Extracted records
BEGIN
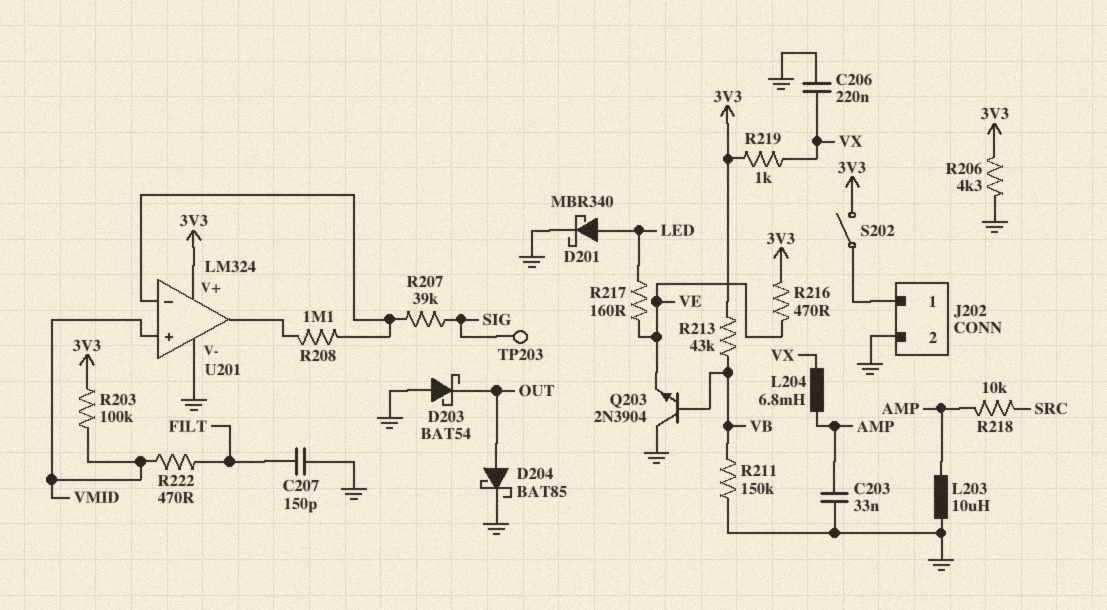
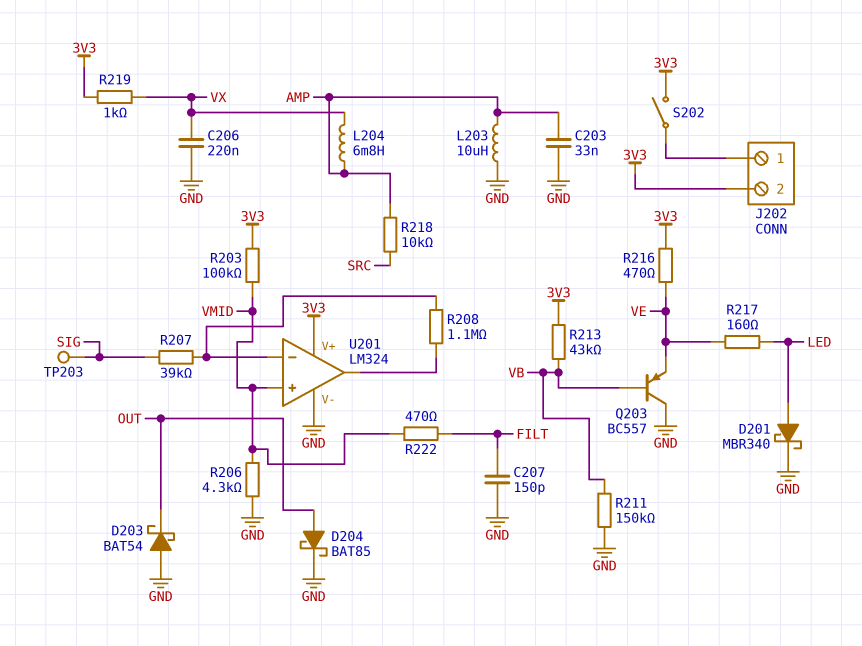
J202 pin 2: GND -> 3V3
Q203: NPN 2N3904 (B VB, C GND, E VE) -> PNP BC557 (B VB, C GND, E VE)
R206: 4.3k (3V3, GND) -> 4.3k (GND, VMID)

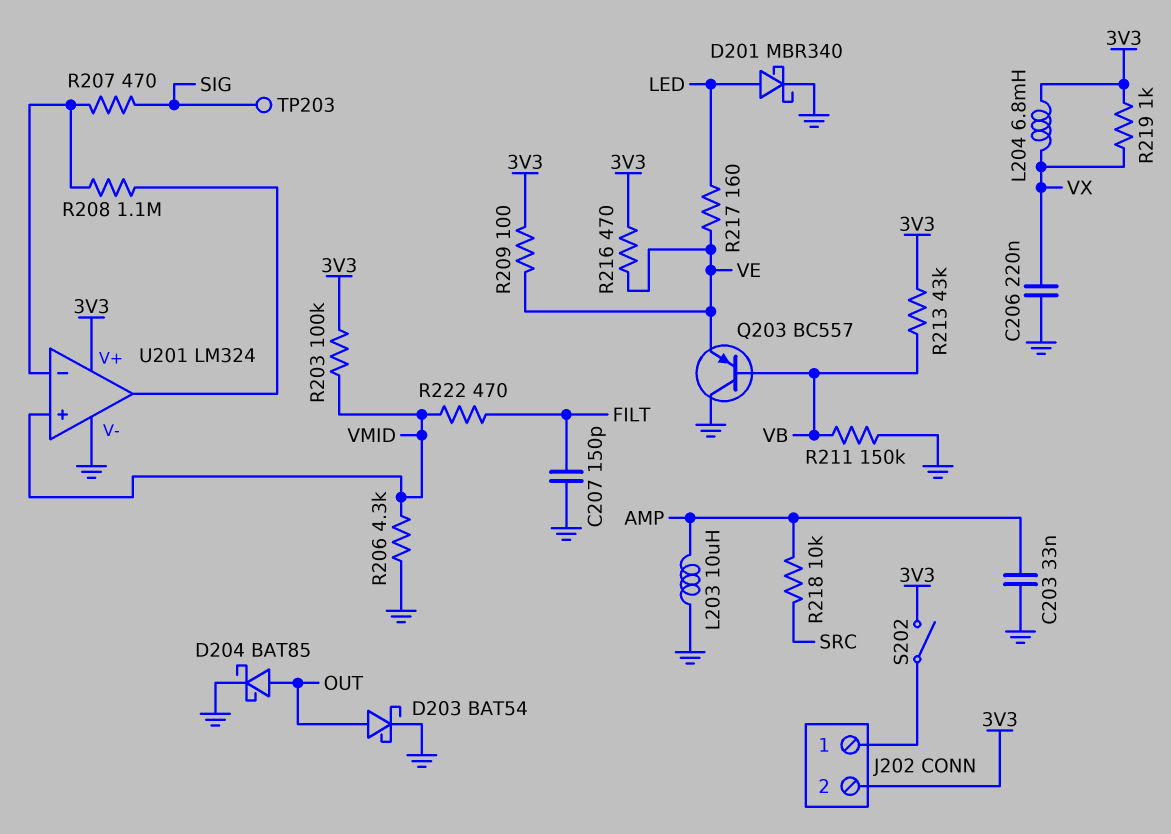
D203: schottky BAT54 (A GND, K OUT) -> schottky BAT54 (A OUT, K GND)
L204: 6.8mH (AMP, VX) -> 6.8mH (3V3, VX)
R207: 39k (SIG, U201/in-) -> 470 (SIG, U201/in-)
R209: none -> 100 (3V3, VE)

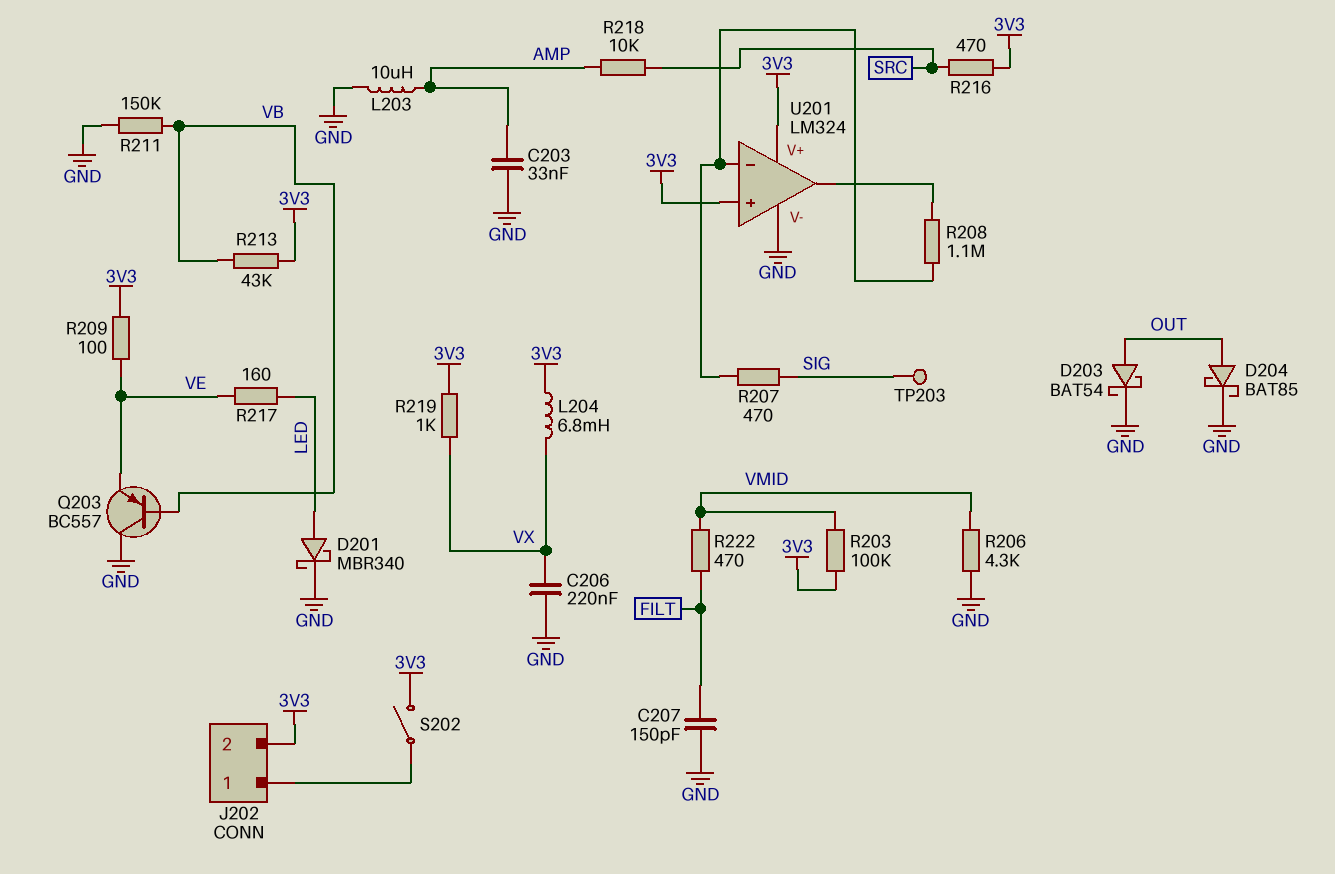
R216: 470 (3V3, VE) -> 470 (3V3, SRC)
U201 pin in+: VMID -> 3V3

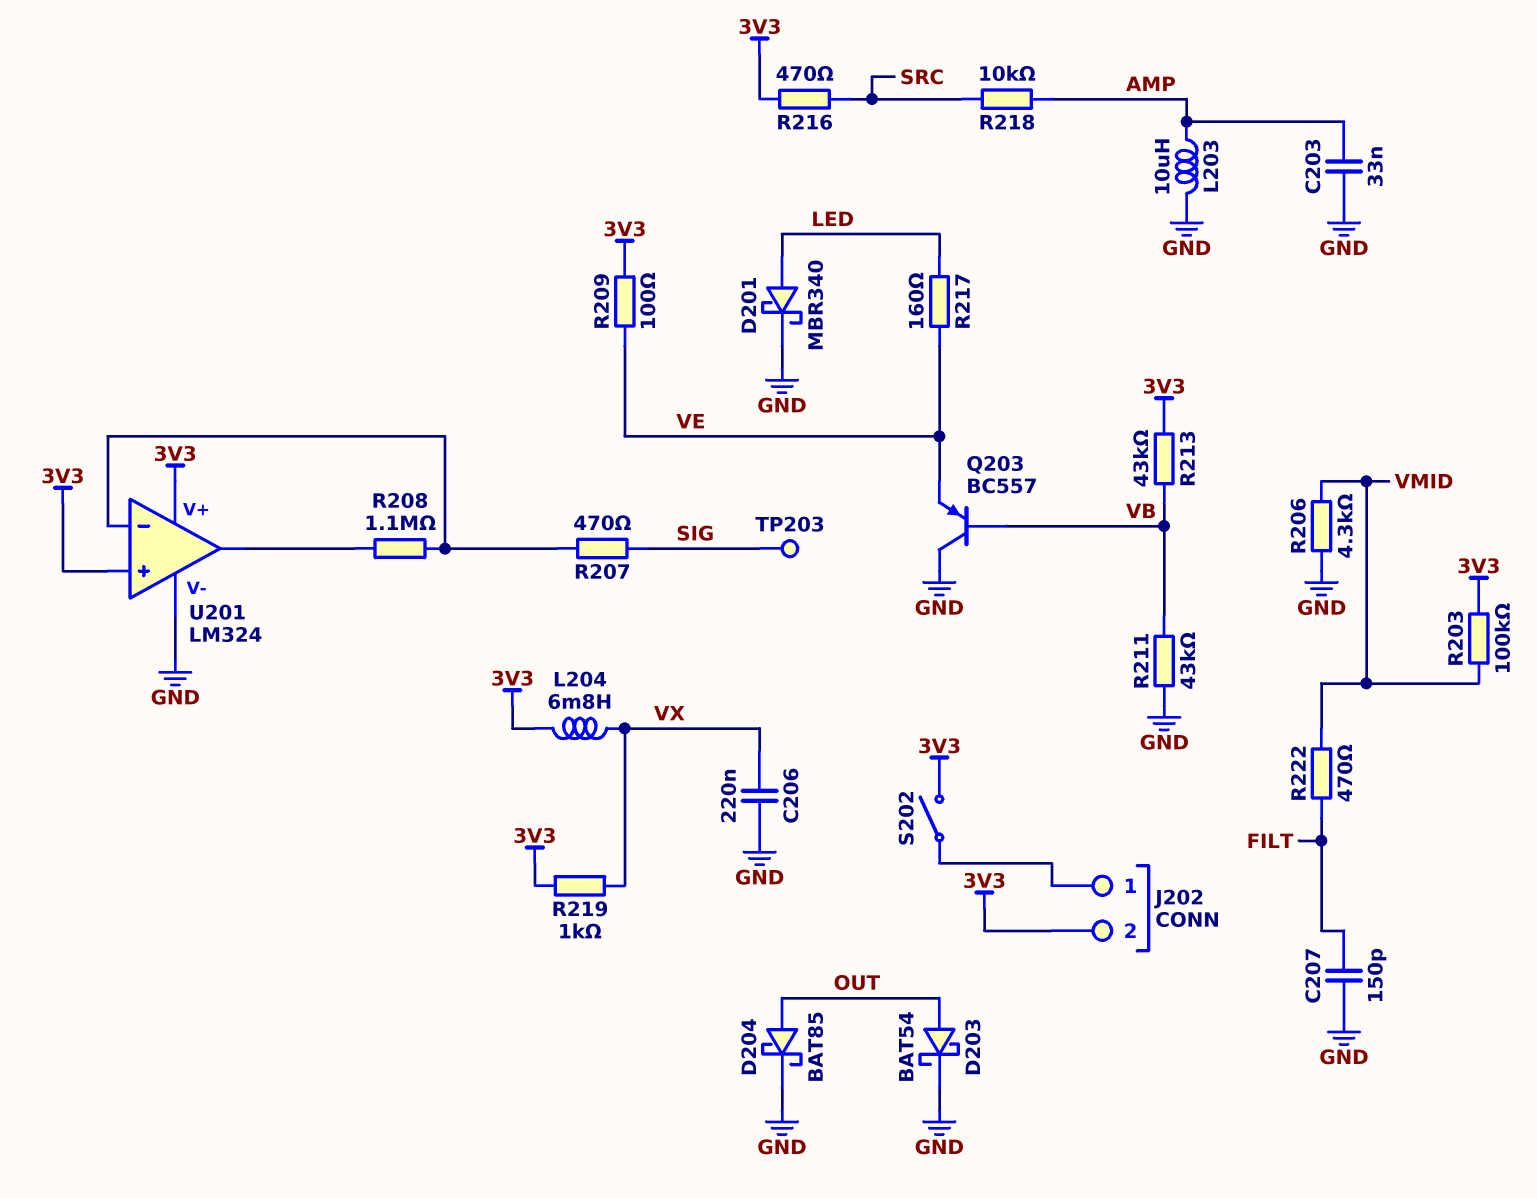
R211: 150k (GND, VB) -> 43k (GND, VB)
END
> _WHAT IS NEEDED_:
Print out each record exactly as shown, but keep the pictures out.

> _ANSWER BELOW_:
J202 pin 2: GND -> 3V3
Q203: NPN 2N3904 (B VB, C GND, E VE) -> PNP BC557 (B VB, C GND, E VE)
R206: 4.3k (3V3, GND) -> 4.3k (GND, VMID)

D203: schottky BAT54 (A GND, K OUT) -> schottky BAT54 (A OUT, K GND)
L204: 6.8mH (AMP, VX) -> 6.8mH (3V3, VX)
R207: 39k (SIG, U201/in-) -> 470 (SIG, U201/in-)
R209: none -> 100 (3V3, VE)

R216: 470 (3V3, VE) -> 470 (3V3, SRC)
U201 pin in+: VMID -> 3V3

R211: 150k (GND, VB) -> 43k (GND, VB)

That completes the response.